Aim of the task |
Using the records below, repeat exactly the lines from the one holding "purple fish: 0 -> 2" through the one holding "purple spoon: 6 -> 5", both ends included, and no others.

Records for this exercise |
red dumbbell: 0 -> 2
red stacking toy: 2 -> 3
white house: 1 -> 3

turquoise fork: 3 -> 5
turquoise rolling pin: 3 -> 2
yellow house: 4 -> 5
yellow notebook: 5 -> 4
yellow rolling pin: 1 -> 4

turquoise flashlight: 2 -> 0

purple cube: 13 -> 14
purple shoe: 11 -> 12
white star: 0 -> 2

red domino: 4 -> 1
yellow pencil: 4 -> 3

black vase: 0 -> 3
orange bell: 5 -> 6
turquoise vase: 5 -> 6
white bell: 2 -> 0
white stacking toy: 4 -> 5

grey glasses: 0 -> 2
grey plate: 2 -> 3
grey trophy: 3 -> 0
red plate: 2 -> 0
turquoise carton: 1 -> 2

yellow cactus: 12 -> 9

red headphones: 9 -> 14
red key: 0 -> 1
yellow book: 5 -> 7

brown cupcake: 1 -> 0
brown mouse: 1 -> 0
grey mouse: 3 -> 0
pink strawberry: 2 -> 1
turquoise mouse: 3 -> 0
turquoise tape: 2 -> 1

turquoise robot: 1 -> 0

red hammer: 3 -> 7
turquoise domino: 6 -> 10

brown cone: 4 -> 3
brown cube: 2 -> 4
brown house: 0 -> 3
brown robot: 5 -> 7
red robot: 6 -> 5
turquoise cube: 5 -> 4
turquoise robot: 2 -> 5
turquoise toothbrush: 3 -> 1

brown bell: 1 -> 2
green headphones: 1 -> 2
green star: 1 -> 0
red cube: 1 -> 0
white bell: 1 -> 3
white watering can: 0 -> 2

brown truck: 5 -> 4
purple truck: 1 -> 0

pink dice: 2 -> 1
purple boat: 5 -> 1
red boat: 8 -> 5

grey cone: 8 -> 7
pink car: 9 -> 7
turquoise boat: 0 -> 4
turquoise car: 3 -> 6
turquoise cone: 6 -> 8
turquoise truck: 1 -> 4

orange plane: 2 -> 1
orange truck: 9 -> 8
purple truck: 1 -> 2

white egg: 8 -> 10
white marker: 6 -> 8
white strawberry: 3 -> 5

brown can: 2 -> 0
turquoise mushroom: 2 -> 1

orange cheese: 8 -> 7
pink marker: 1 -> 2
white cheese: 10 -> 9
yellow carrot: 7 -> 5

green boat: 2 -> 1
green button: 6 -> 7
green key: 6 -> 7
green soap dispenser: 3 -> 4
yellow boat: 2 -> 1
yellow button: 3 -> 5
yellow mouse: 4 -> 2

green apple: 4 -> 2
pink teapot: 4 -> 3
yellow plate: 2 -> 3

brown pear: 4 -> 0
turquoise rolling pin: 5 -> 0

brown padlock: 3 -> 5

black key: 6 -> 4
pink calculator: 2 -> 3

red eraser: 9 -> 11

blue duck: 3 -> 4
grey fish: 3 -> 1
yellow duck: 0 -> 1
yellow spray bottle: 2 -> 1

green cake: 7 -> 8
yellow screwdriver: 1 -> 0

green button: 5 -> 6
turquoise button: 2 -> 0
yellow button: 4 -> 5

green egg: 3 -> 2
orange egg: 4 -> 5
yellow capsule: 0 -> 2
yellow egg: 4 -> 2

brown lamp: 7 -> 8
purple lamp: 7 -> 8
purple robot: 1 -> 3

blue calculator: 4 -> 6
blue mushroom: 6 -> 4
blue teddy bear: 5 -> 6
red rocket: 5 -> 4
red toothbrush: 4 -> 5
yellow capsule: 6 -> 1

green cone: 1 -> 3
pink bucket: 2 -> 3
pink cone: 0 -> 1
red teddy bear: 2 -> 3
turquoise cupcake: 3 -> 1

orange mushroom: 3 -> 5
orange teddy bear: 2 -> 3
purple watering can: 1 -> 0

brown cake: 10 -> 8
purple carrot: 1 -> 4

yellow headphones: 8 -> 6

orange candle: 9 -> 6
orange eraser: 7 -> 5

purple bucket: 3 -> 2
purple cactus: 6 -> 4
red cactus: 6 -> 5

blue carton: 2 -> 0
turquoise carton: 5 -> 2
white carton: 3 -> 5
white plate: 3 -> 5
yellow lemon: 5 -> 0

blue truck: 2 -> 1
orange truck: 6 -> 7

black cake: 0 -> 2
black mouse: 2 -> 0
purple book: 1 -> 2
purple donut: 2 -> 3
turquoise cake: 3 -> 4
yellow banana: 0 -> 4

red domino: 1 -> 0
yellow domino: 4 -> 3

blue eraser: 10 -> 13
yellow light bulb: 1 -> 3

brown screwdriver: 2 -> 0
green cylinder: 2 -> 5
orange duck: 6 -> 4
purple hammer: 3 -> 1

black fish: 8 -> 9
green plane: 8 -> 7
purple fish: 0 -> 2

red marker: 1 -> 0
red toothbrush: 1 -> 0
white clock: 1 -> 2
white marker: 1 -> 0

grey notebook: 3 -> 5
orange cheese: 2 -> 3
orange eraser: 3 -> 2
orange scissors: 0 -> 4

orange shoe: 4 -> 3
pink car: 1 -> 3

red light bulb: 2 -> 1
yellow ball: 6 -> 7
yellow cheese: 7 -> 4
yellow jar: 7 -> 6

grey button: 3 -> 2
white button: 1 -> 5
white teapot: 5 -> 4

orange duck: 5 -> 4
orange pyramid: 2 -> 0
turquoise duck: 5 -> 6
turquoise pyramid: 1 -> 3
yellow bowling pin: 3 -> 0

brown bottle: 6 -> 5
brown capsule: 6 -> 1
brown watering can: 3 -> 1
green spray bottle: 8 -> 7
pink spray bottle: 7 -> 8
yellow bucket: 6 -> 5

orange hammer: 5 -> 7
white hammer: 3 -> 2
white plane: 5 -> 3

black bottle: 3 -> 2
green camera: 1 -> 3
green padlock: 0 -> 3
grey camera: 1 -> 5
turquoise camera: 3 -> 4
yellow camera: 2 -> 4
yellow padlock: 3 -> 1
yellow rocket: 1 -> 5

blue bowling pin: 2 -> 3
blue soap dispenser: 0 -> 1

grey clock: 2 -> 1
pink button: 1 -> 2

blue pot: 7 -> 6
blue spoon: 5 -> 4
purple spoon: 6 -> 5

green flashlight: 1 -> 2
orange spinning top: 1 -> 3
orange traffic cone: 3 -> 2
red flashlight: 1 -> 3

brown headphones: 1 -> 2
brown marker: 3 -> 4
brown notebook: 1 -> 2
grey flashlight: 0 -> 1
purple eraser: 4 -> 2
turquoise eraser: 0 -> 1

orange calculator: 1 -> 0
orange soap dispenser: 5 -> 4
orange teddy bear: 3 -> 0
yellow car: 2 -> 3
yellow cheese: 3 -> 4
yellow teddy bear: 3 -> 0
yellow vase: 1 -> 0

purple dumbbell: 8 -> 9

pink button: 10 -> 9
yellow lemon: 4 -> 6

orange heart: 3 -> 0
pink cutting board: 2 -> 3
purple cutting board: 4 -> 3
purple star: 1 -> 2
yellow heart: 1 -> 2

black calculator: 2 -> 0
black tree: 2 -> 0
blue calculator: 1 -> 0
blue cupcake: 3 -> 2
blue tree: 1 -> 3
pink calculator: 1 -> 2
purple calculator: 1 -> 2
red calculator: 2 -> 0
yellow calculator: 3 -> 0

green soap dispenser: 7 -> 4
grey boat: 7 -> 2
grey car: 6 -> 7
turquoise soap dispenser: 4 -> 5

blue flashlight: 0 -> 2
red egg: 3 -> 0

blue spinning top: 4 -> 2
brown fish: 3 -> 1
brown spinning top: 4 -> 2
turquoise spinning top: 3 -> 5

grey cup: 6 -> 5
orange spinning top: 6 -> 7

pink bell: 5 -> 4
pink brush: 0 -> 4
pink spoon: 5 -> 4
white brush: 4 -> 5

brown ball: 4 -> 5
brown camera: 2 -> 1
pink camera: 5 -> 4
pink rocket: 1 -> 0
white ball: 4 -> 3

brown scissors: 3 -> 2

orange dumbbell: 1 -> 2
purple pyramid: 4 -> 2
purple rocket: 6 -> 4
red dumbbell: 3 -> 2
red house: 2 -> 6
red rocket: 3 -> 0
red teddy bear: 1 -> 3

Result of this task |
purple fish: 0 -> 2

red marker: 1 -> 0
red toothbrush: 1 -> 0
white clock: 1 -> 2
white marker: 1 -> 0

grey notebook: 3 -> 5
orange cheese: 2 -> 3
orange eraser: 3 -> 2
orange scissors: 0 -> 4

orange shoe: 4 -> 3
pink car: 1 -> 3

red light bulb: 2 -> 1
yellow ball: 6 -> 7
yellow cheese: 7 -> 4
yellow jar: 7 -> 6

grey button: 3 -> 2
white button: 1 -> 5
white teapot: 5 -> 4

orange duck: 5 -> 4
orange pyramid: 2 -> 0
turquoise duck: 5 -> 6
turquoise pyramid: 1 -> 3
yellow bowling pin: 3 -> 0

brown bottle: 6 -> 5
brown capsule: 6 -> 1
brown watering can: 3 -> 1
green spray bottle: 8 -> 7
pink spray bottle: 7 -> 8
yellow bucket: 6 -> 5

orange hammer: 5 -> 7
white hammer: 3 -> 2
white plane: 5 -> 3

black bottle: 3 -> 2
green camera: 1 -> 3
green padlock: 0 -> 3
grey camera: 1 -> 5
turquoise camera: 3 -> 4
yellow camera: 2 -> 4
yellow padlock: 3 -> 1
yellow rocket: 1 -> 5

blue bowling pin: 2 -> 3
blue soap dispenser: 0 -> 1

grey clock: 2 -> 1
pink button: 1 -> 2

blue pot: 7 -> 6
blue spoon: 5 -> 4
purple spoon: 6 -> 5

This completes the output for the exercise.